Stored items from a collection:
-- Opening Marker --
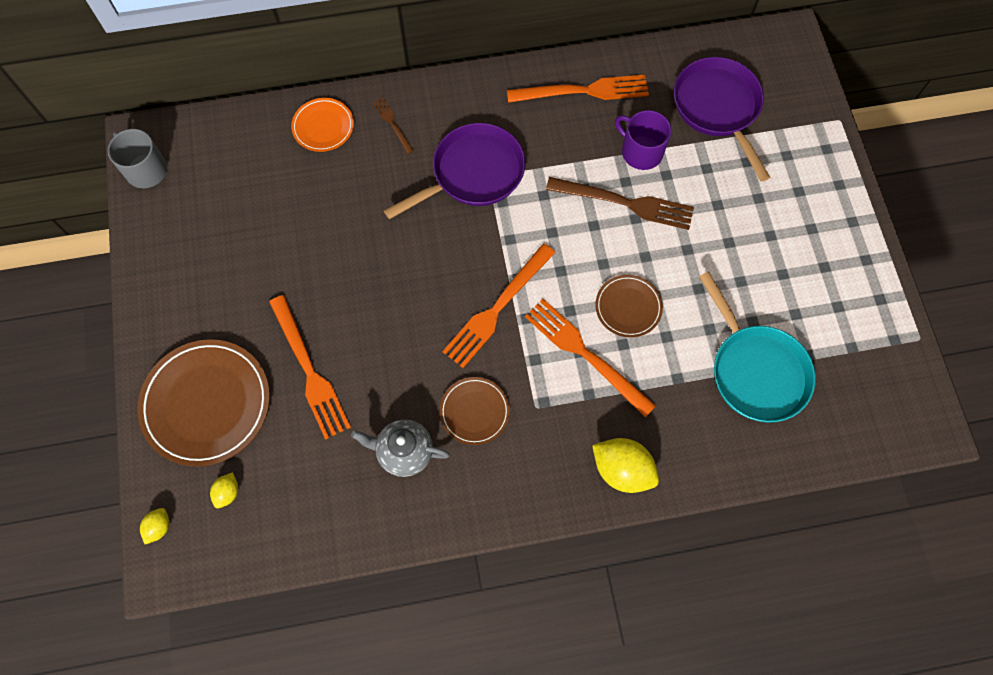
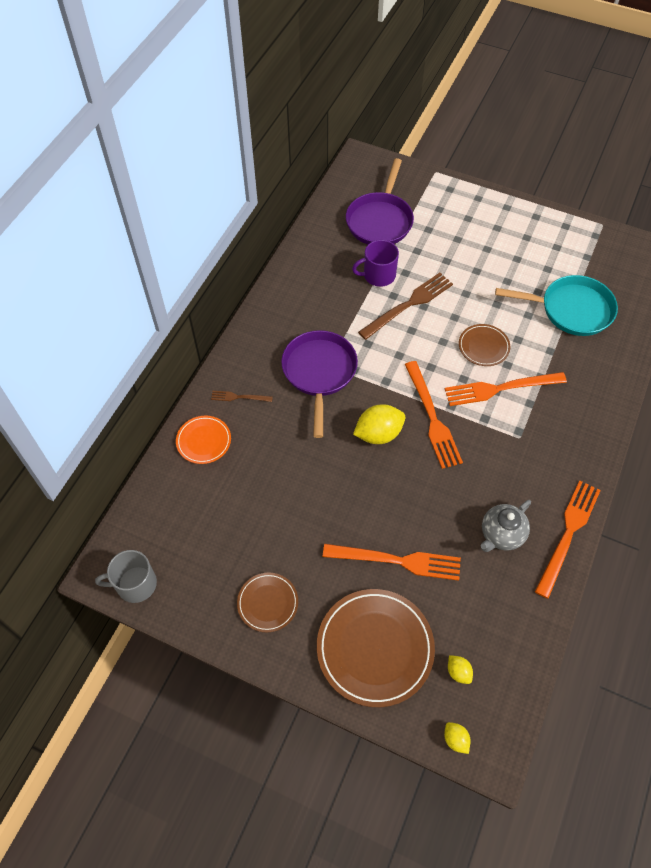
camera: 55 degrees left, 10 degrees down
brown plate [440,377,510,445] -> brown plate moved to [237,572,298,632]
orange fork [507,75,649,103] -> orange fork moved to [535,480,601,599]
yellow lemon [592,438,659,493] -> yellow lemon moved to [353,404,405,444]
purple pan [674,57,770,181] -> purple pan turned 90 degrees counterclockwise [346,158,414,244]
-- Closing Marker --
- **What is expected**: For this exercise, copy word for word the line that contains "brown plate [440,377,510,445]" and every line after it, ending with the last line of the entries above.

- **Reply to the task**:
brown plate [440,377,510,445] -> brown plate moved to [237,572,298,632]
orange fork [507,75,649,103] -> orange fork moved to [535,480,601,599]
yellow lemon [592,438,659,493] -> yellow lemon moved to [353,404,405,444]
purple pan [674,57,770,181] -> purple pan turned 90 degrees counterclockwise [346,158,414,244]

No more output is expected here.